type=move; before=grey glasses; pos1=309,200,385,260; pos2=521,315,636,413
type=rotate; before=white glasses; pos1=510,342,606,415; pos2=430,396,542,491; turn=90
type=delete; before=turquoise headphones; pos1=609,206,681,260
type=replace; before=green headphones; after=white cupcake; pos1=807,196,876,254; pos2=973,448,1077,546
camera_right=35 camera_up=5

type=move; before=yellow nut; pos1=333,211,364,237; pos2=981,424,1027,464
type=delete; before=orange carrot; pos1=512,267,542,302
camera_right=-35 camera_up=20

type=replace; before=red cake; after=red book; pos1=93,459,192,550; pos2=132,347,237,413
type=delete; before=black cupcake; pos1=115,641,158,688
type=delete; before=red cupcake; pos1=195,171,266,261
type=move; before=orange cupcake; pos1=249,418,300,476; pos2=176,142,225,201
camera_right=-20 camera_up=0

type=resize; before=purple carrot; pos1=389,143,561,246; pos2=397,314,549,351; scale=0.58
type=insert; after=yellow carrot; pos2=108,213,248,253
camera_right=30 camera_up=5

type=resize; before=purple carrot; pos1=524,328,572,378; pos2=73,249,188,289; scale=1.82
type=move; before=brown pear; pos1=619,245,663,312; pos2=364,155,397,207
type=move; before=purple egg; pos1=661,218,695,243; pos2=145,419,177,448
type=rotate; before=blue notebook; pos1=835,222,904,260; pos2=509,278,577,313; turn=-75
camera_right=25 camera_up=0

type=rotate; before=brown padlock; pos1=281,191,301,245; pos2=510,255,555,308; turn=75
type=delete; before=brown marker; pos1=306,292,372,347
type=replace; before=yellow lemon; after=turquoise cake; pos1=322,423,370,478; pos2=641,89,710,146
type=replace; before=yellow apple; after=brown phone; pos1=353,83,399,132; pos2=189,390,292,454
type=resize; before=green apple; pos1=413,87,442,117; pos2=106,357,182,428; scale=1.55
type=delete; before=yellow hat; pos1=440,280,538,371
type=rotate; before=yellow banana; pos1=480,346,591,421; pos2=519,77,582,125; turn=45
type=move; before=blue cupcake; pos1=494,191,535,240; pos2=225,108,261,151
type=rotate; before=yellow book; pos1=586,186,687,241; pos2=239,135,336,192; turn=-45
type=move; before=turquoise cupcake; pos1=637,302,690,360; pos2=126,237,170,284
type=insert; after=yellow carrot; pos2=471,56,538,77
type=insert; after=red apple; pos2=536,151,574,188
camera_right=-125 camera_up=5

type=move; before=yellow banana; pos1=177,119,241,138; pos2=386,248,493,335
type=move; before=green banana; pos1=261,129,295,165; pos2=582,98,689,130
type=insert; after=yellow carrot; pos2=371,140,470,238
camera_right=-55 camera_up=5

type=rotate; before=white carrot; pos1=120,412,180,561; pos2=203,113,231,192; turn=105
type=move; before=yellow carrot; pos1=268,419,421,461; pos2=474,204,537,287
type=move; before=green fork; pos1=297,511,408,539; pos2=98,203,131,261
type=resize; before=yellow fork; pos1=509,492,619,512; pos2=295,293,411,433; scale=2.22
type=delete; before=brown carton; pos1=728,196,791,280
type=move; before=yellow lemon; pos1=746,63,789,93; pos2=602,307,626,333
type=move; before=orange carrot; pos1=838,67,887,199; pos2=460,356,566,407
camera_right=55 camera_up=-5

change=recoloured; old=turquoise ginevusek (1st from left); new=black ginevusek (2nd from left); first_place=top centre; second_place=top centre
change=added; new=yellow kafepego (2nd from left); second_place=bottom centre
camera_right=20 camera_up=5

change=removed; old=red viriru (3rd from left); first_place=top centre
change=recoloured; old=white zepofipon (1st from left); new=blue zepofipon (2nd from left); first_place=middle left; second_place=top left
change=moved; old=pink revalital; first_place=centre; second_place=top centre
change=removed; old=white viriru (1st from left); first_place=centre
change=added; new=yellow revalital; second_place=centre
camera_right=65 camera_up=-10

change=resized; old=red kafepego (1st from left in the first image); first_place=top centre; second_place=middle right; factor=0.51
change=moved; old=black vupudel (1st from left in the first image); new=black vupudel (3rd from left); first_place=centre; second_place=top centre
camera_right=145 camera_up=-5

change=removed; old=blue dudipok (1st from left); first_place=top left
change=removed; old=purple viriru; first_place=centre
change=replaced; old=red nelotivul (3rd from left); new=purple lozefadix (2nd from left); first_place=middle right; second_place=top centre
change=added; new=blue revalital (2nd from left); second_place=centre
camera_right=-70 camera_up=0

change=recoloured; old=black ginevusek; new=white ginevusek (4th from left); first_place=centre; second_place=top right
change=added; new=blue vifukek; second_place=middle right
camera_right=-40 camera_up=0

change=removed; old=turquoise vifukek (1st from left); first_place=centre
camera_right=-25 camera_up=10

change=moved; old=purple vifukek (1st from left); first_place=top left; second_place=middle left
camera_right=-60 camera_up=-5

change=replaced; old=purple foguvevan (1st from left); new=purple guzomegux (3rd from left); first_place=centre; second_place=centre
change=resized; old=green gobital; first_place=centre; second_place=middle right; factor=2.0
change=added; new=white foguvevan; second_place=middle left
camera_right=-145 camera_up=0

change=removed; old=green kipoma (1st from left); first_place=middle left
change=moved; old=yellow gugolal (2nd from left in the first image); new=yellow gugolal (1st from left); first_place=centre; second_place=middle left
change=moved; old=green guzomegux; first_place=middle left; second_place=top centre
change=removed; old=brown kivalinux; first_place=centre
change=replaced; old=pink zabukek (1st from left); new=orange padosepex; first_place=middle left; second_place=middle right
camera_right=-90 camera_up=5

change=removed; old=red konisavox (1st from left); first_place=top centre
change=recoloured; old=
==================================================
Write out exactly the lines above between the line with "type=rotate; before=white glasses;" and the line with "type=replace; before=green headphones;", inclusive, and nothing beyond them.

» Response for this exercise:
type=rotate; before=white glasses; pos1=510,342,606,415; pos2=430,396,542,491; turn=90
type=delete; before=turquoise headphones; pos1=609,206,681,260
type=replace; before=green headphones; after=white cupcake; pos1=807,196,876,254; pos2=973,448,1077,546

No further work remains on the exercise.